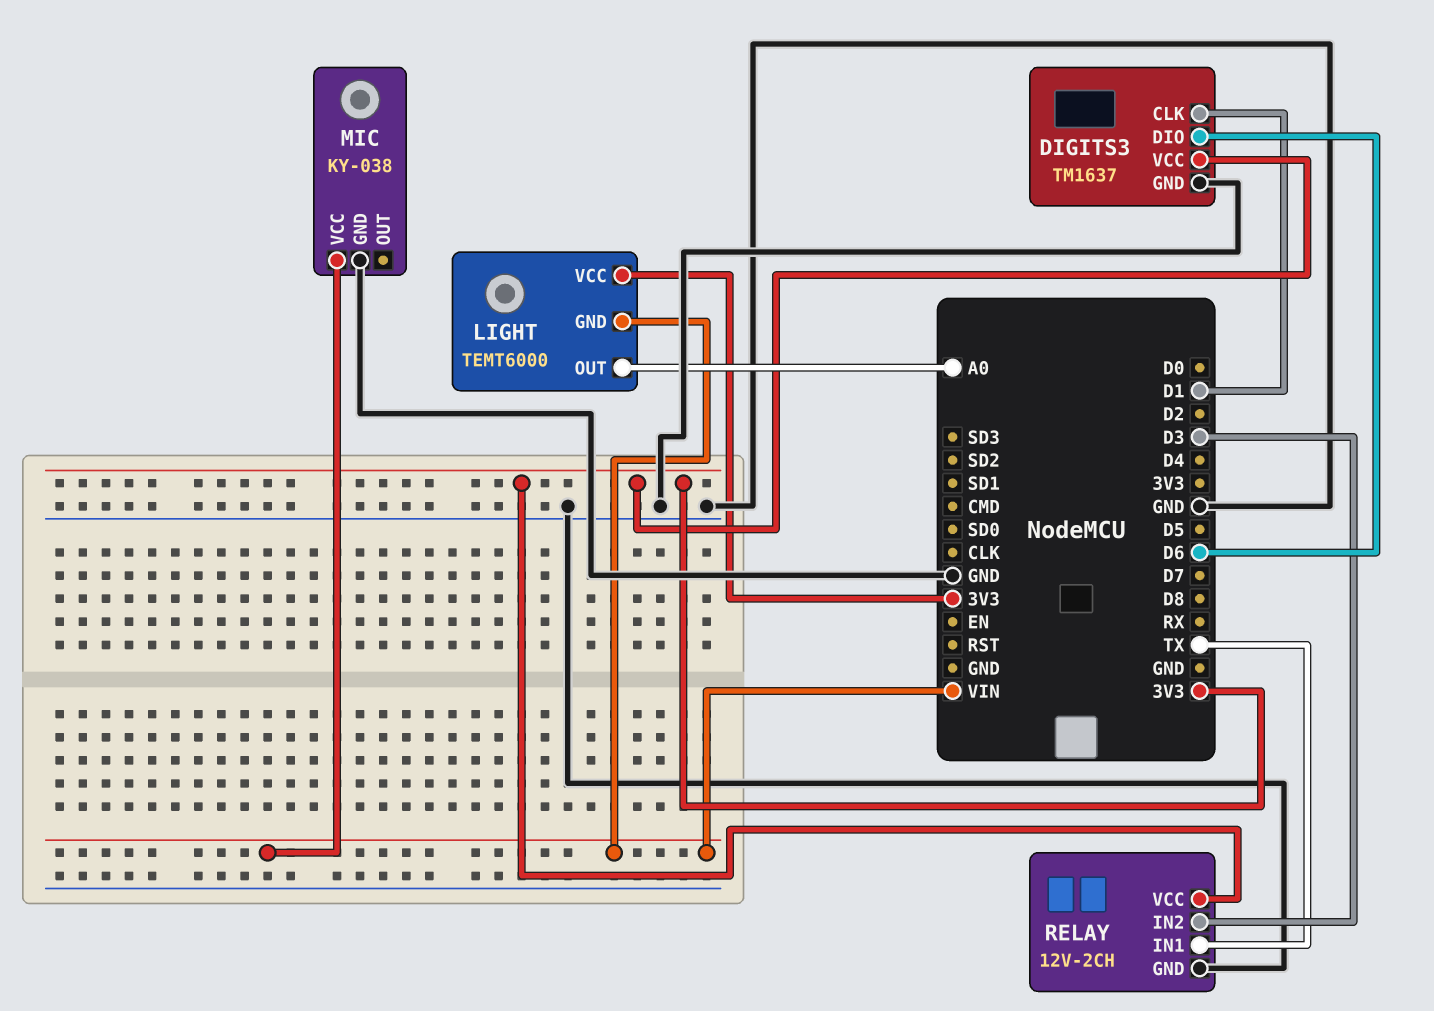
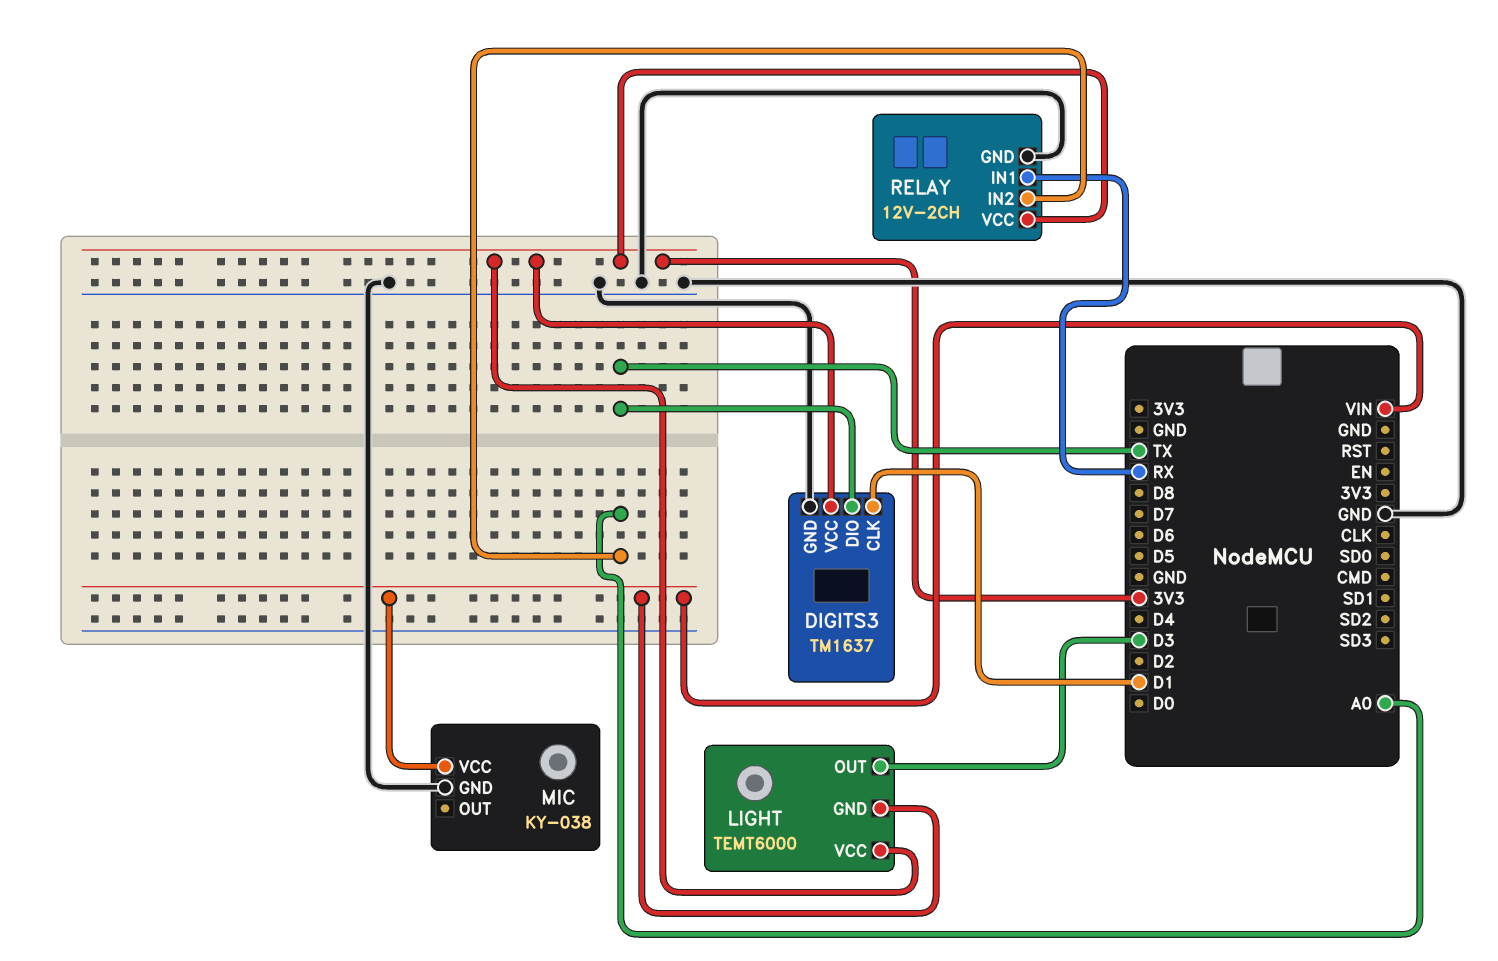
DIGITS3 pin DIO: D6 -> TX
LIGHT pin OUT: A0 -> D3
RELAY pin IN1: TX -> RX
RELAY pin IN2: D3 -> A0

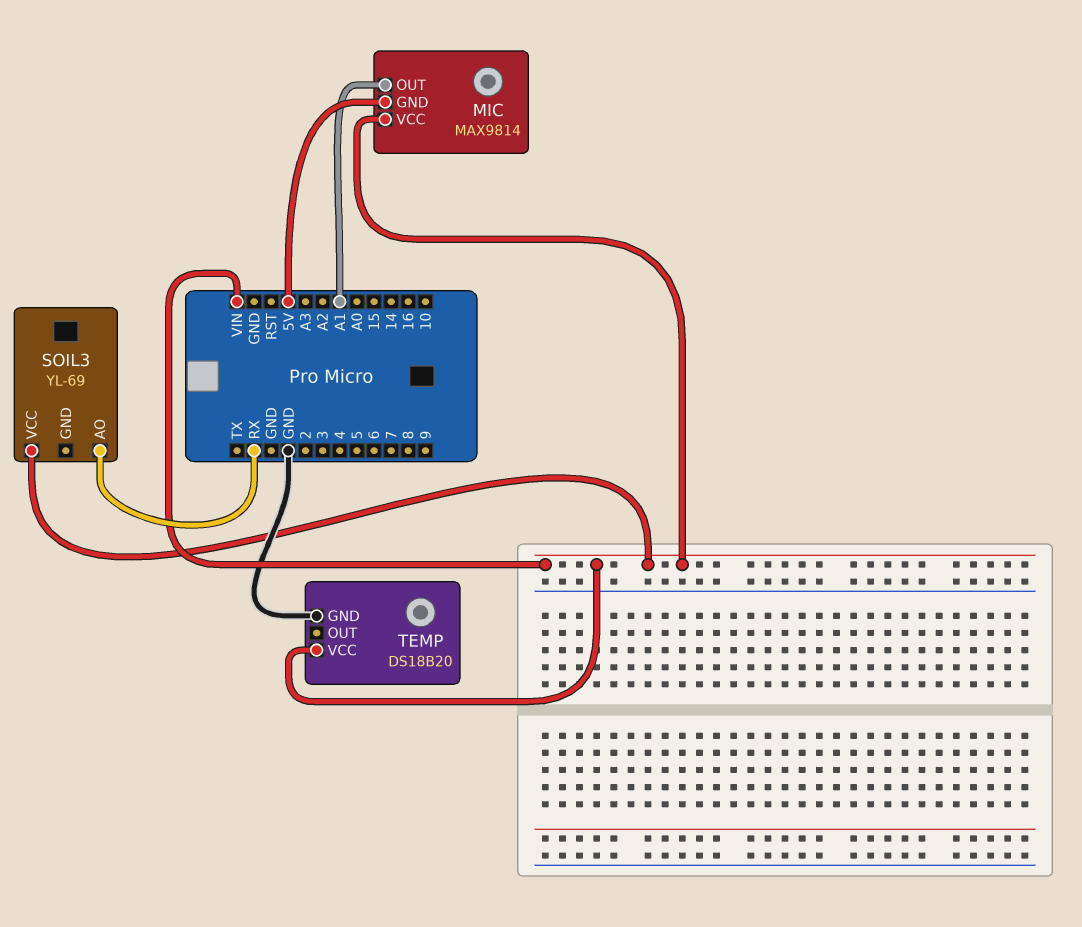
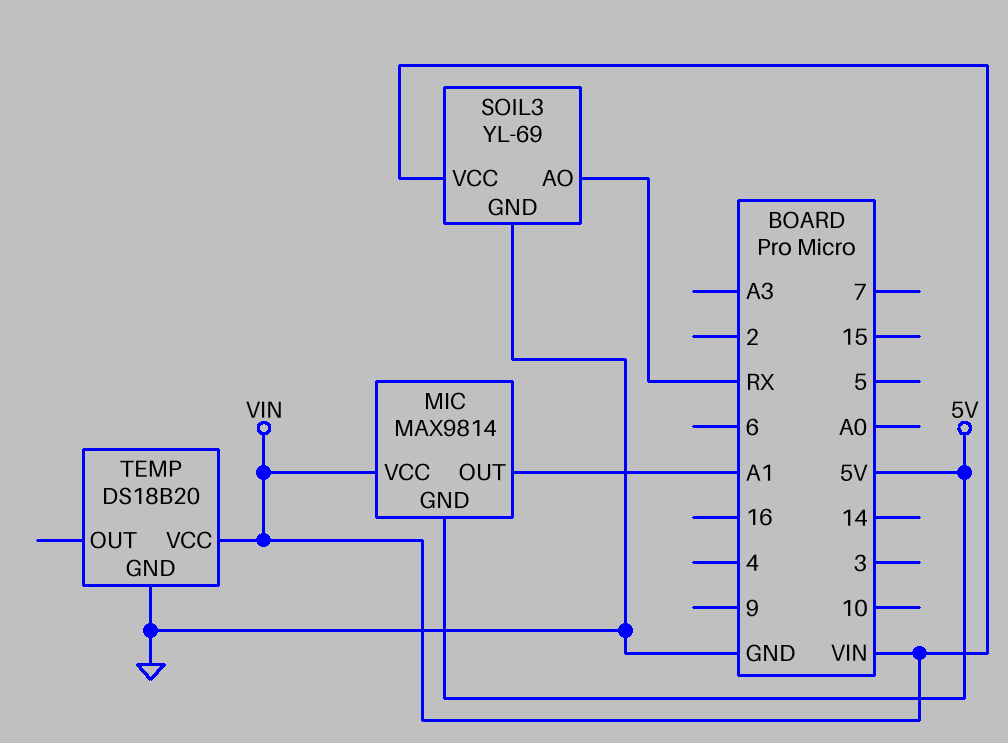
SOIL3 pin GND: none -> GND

**ABOUT THIS TASK:**
The copy should hold every entry above word for word and none of the pictures.

**RESULT:**
DIGITS3 pin DIO: D6 -> TX
LIGHT pin OUT: A0 -> D3
RELAY pin IN1: TX -> RX
RELAY pin IN2: D3 -> A0

SOIL3 pin GND: none -> GND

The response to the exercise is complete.